Content starts
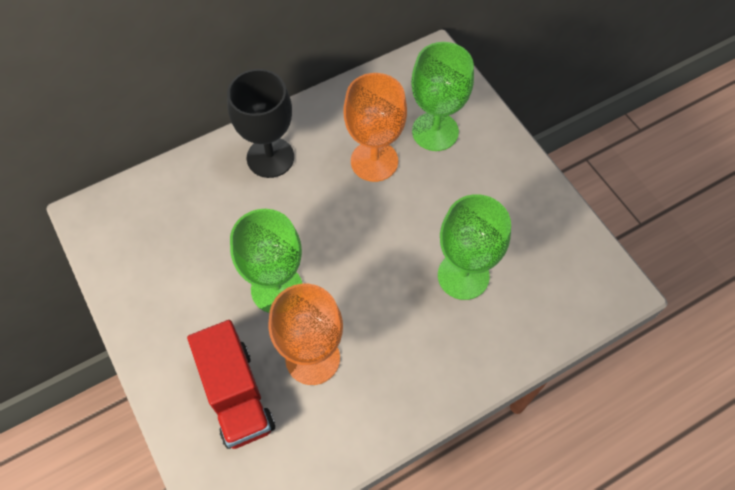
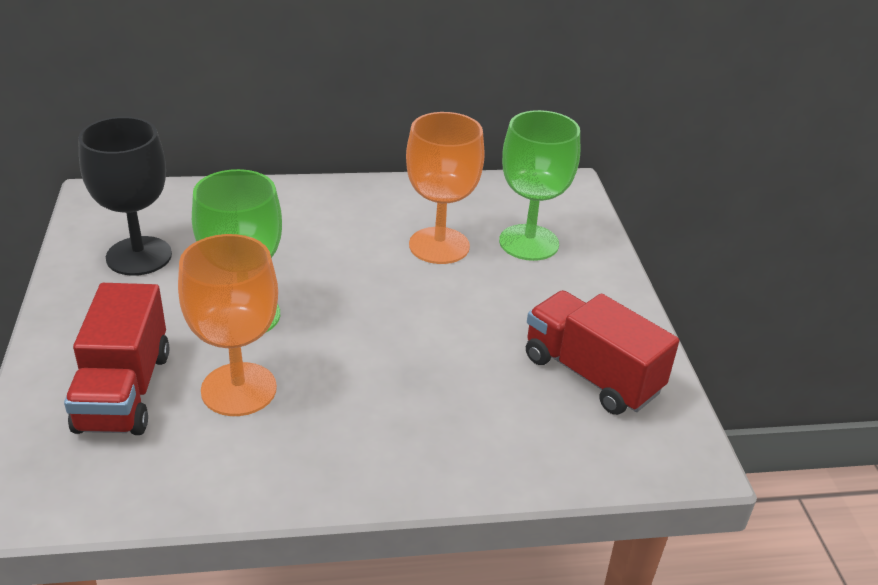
camera: 20 degrees right, 25 degrees down
(270, 157) = (323, 209): black goblet -> black goblet (139, 256)
(463, 276) = (480, 376): green goblet -> none
(532, 243) = (591, 374): none -> red truck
Content ends
» **Your instructions**
Restating the data word for word is the task, and pictures are to be omitted.

» **Solution to this task**
camera: 20 degrees right, 25 degrees down
(270, 157) = (323, 209): black goblet -> black goblet (139, 256)
(463, 276) = (480, 376): green goblet -> none
(532, 243) = (591, 374): none -> red truck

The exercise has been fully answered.